Problem to work on:
The answer must be every line from the listing that holds the string "black".

Materials provided:
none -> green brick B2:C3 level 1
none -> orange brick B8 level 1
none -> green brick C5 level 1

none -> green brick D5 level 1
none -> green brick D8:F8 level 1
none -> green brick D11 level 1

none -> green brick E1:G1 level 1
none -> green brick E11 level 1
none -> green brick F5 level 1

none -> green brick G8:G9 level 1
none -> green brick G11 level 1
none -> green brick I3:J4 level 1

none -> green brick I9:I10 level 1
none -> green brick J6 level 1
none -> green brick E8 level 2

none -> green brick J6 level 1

---

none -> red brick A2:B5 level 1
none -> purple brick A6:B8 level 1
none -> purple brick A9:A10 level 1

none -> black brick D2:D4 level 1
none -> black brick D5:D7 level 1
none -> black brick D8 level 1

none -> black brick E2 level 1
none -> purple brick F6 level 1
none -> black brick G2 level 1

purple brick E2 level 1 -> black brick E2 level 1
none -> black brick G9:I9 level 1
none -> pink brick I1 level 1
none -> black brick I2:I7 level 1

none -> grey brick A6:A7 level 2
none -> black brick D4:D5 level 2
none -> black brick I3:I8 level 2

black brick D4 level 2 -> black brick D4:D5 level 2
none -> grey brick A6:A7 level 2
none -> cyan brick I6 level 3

Answer to this exercise:
none -> black brick D2:D4 level 1
none -> black brick D5:D7 level 1
none -> black brick D8 level 1
none -> black brick E2 level 1
none -> black brick G2 level 1
purple brick E2 level 1 -> black brick E2 level 1
none -> black brick G9:I9 level 1
none -> black brick I2:I7 level 1
none -> black brick D4:D5 level 2
none -> black brick I3:I8 level 2
black brick D4 level 2 -> black brick D4:D5 level 2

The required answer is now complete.